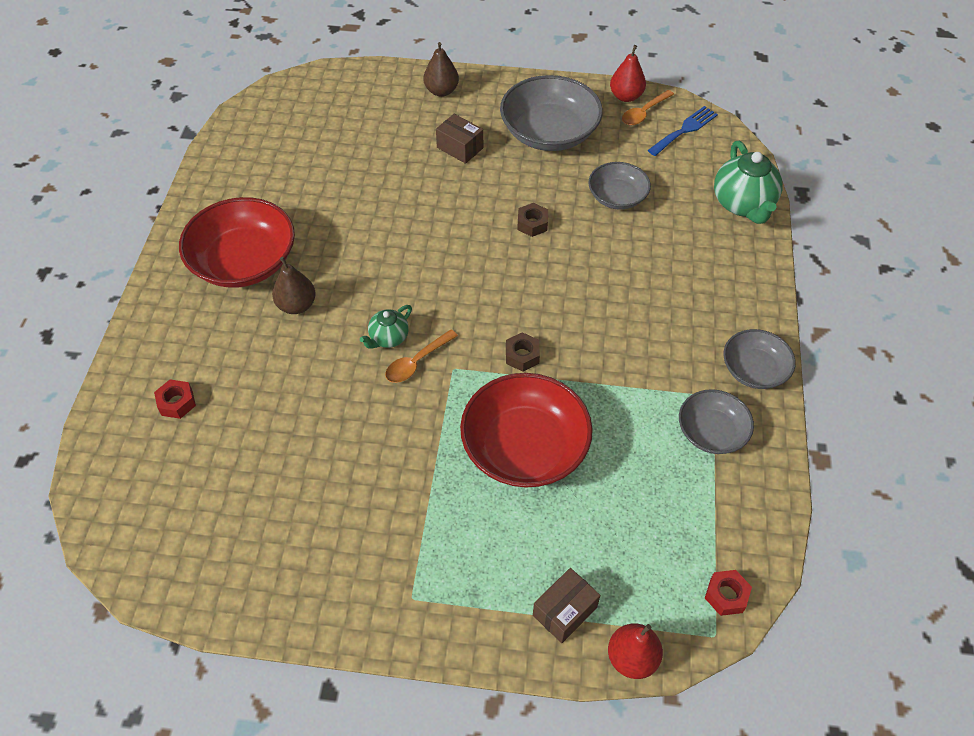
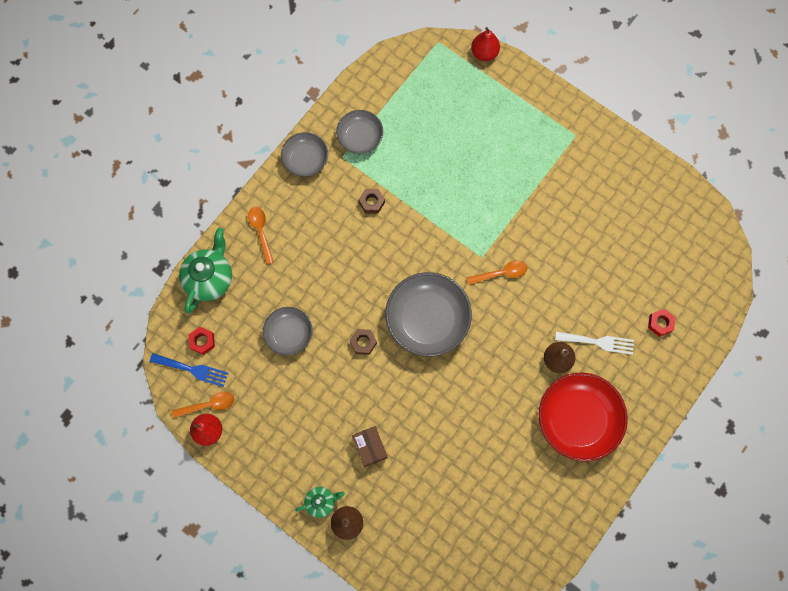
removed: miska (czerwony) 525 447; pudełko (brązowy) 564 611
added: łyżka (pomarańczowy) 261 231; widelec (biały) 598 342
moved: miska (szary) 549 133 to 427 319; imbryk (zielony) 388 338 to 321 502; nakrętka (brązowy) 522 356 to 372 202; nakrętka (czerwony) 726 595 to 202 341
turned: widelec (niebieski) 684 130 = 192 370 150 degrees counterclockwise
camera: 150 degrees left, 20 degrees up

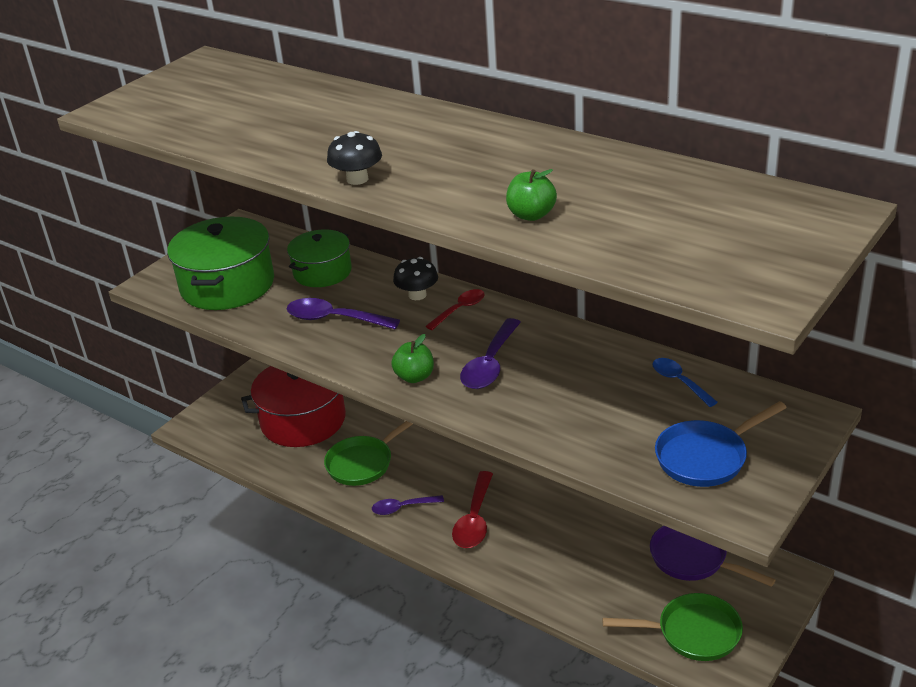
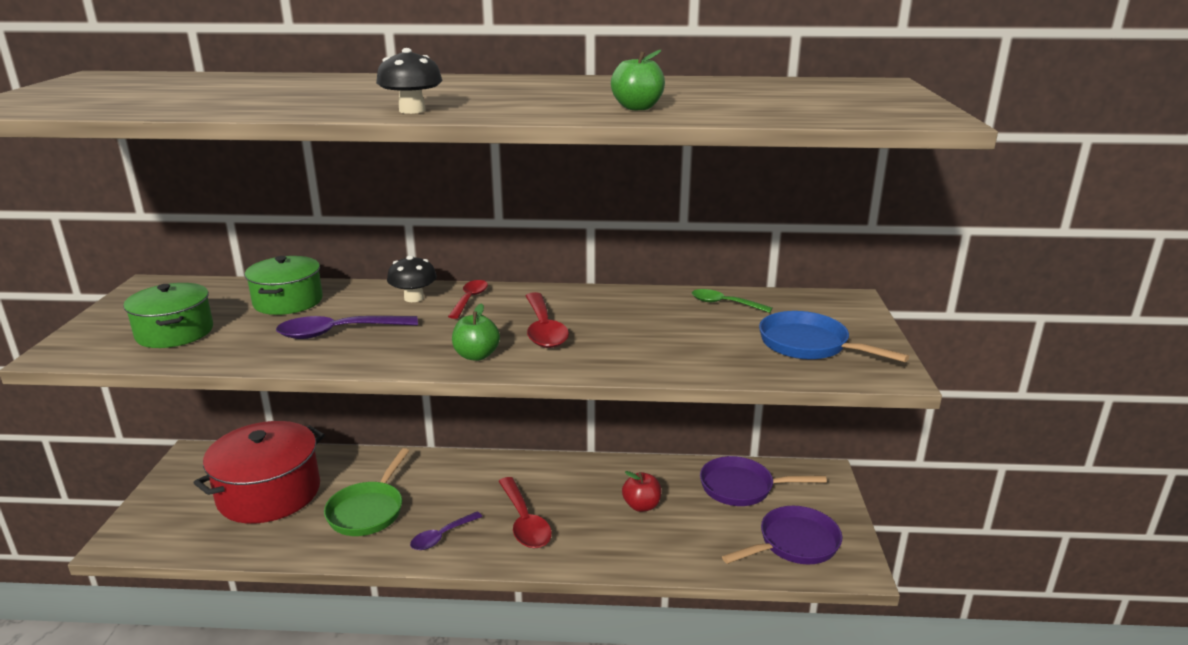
added: jabłko (czerwony) 641 506
recoloured: łyżka (fioletowy) 490 364 to łyżka (czerwony) 544 329; łyżka (niebieski) 679 382 to łyżka (zielony) 724 304; patelnia (zielony) 693 633 to patelnia (fioletowy) 794 543
turned: patelnia (niebieski) 706 457 = 809 345 105 degrees clockwise
resized: garnek (zielony) 227 285 = 175 332 x0.63
camera: 35 degrees left, 10 degrees down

• Required work
Indicate how many lines in the records above contain the word "miska", giving only the number.

• The completed task
2